** START Data supplied **
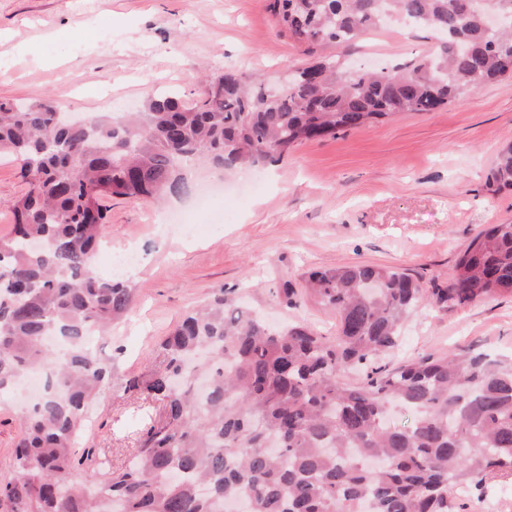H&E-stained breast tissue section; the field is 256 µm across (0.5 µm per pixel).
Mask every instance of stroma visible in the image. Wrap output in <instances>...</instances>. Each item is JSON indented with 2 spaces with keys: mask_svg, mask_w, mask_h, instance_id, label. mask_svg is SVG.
Returning <instances> with one entry per match:
<instances>
[{
  "mask_svg": "<svg viewBox=\"0 0 512 512\" xmlns=\"http://www.w3.org/2000/svg\"><path fill=\"white\" fill-rule=\"evenodd\" d=\"M270 0H0V99L52 98L79 116L141 109L160 89L197 99L202 70H237L271 82L318 60L319 50L278 35ZM431 34L392 24L350 48L328 46L353 67L404 63L424 55ZM512 144V78L435 112L406 113L336 137L295 146L259 170L234 175L208 210L180 200L163 208L112 203L96 272L108 255L140 251L124 278L136 290L127 318L93 347L112 359V388L91 411L82 442L127 448L113 422L135 430L136 397L126 385L144 371L182 314L216 293L273 324L300 322L337 334L338 318L300 299L315 269L353 263L396 267L446 283L458 256L490 224L512 222V188L490 183L499 151ZM25 189L15 157L0 155V236L12 228L11 200ZM183 211L196 232L168 223ZM293 299H285L283 288ZM469 346L512 359V296L449 310L423 305L404 322L390 366ZM21 432L16 400L0 401V481L13 473ZM462 512H512V479L483 495L455 491Z\"/></svg>",
  "mask_w": 512,
  "mask_h": 512,
  "instance_id": "35a3bbf8",
  "label": "stroma"
}]
</instances>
** END Data supplied **
» The problem: Please set down each line of the data above exactly as written, without the pictures.

» Completed task:
H&E-stained breast tissue section; the field is 256 µm across (0.5 µm per pixel).
Mask every instance of stroma visible in the image. Wrap output in <instances>...</instances>. Each item is JSON indented with 2 spaces with keys: mask_svg, mask_w, mask_h, instance_id, label. mask_svg is SVG.
Returning <instances> with one entry per match:
<instances>
[{
  "mask_svg": "<svg viewBox=\"0 0 512 512\" xmlns=\"http://www.w3.org/2000/svg\"><path fill=\"white\" fill-rule=\"evenodd\" d=\"M270 0H0V99L52 98L79 116L141 109L160 89L197 99L202 70H237L271 82L318 60L319 50L278 35ZM431 34L392 24L350 48L328 46L353 67L404 63L424 55ZM512 144V78L435 112L406 113L336 137L295 146L259 170L234 175L208 210L180 200L163 208L112 203L96 272L108 255L140 251L124 278L136 290L127 318L93 347L112 359V388L91 411L82 442L127 448L113 422L135 430L136 397L126 385L144 371L182 314L216 293L273 324L300 322L337 334L338 318L300 299L315 269L353 263L396 267L446 283L458 256L490 224L512 222V188L490 183L499 151ZM25 189L15 157L0 155V236L12 228L11 200ZM183 211L196 232L168 223ZM293 299H285L283 288ZM469 346L512 359V296L449 310L423 305L404 322L390 366ZM21 432L16 400L0 401V481L13 473ZM462 512H512V479L483 495L455 491Z\"/></svg>",
  "mask_w": 512,
  "mask_h": 512,
  "instance_id": "35a3bbf8",
  "label": "stroma"
}]
</instances>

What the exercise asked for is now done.